- **Problem to work on**
Every record gets copied exactly, and no picture goes with it.
Recorded information Start Marker
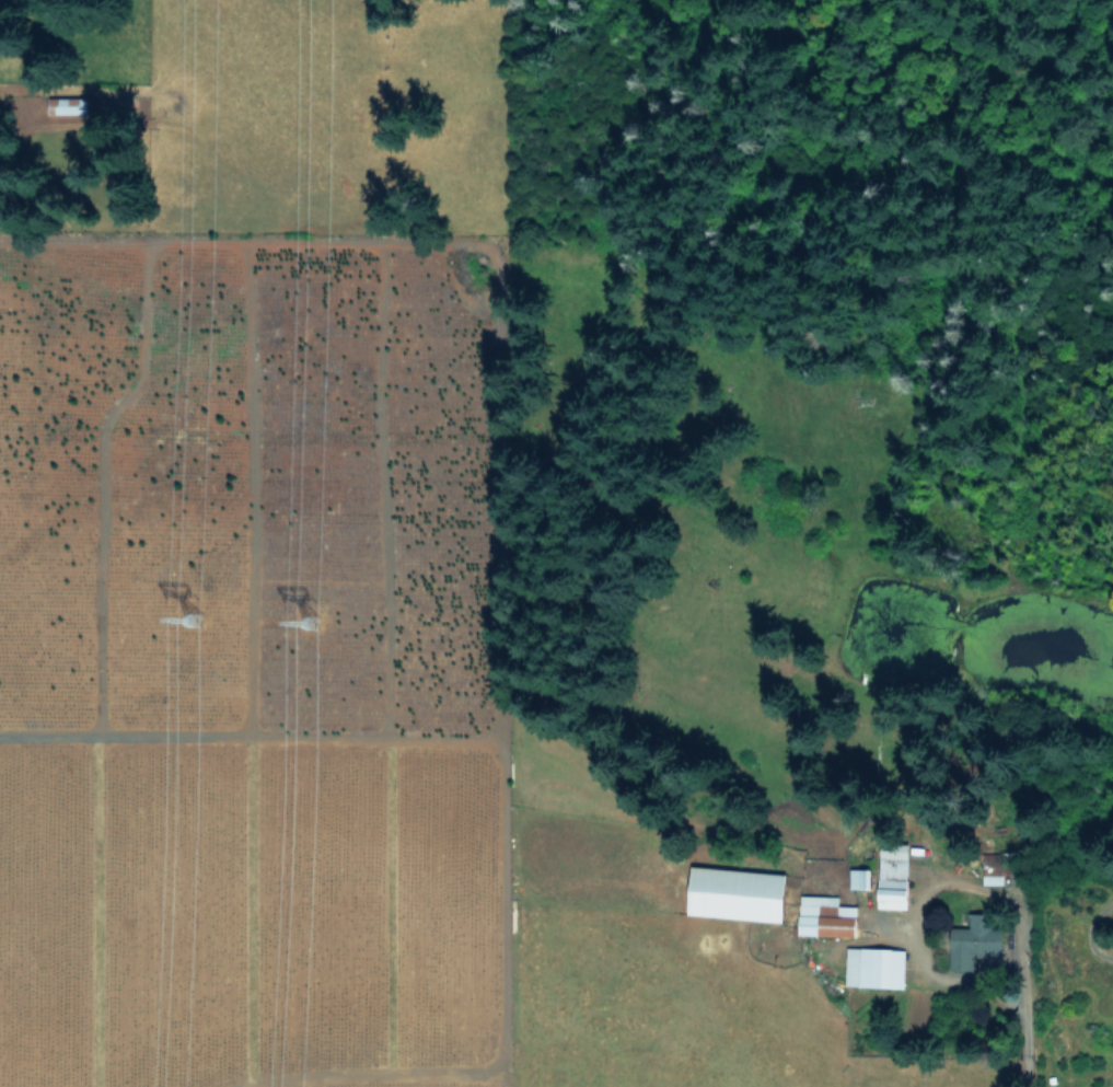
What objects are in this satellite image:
building: (69, 105)
power tower: (320, 629)
power tower: (206, 633)
building: (894, 875)
building: (861, 877)
building: (738, 893)
road: (923, 900)
building: (826, 916)
road: (1088, 932)
building: (975, 941)
building: (875, 967)
road: (1026, 1031)

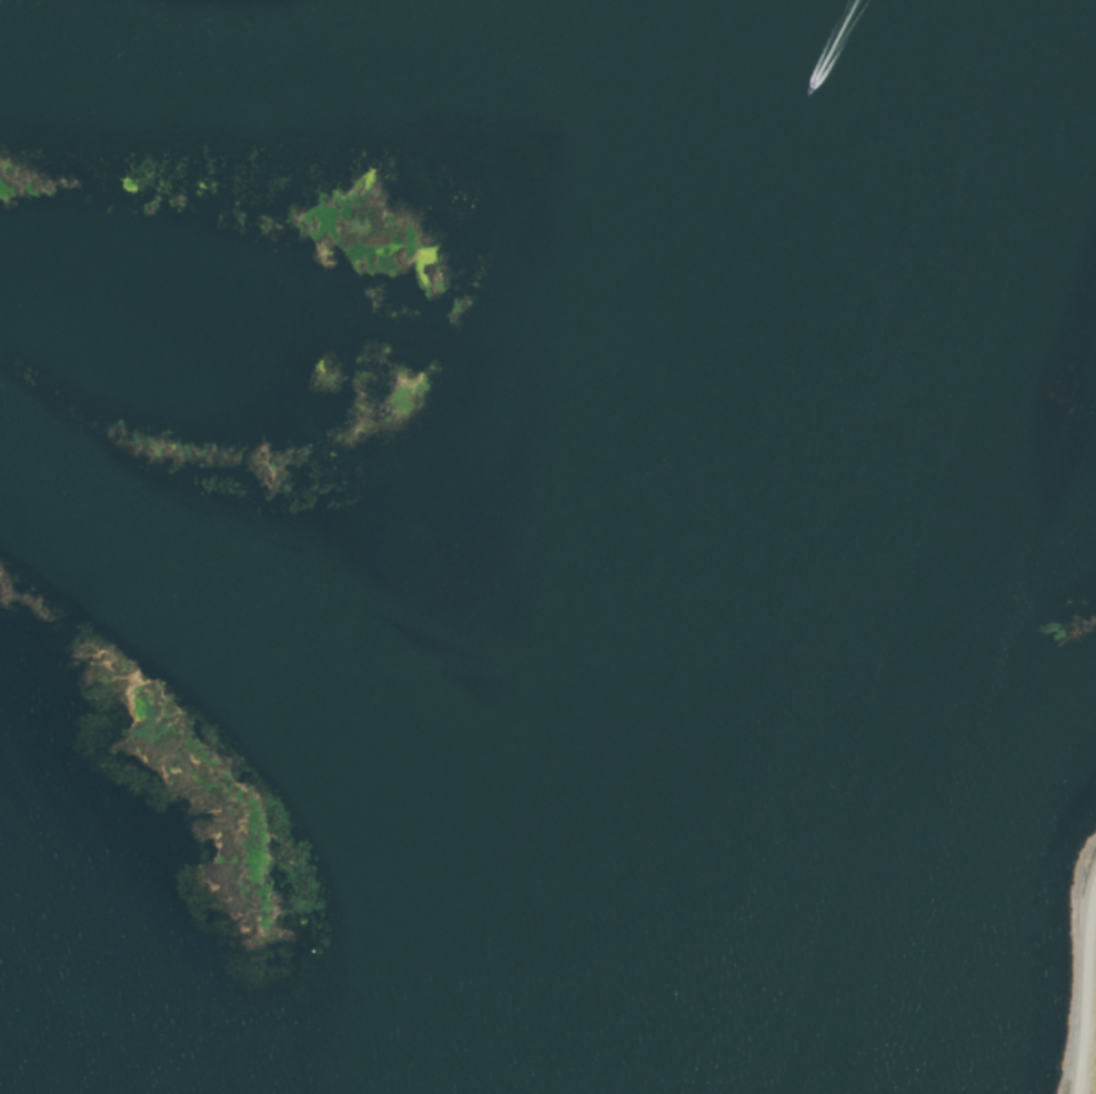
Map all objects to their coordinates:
river: (712, 502)
road: (1085, 989)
Recorded information End Marker
- **Reply to the task**
What objects are in this satellite image:
building: (69, 105)
power tower: (320, 629)
power tower: (206, 633)
building: (894, 875)
building: (861, 877)
building: (738, 893)
road: (923, 900)
building: (826, 916)
road: (1088, 932)
building: (975, 941)
building: (875, 967)
road: (1026, 1031)

Map all objects to their coordinates:
river: (712, 502)
road: (1085, 989)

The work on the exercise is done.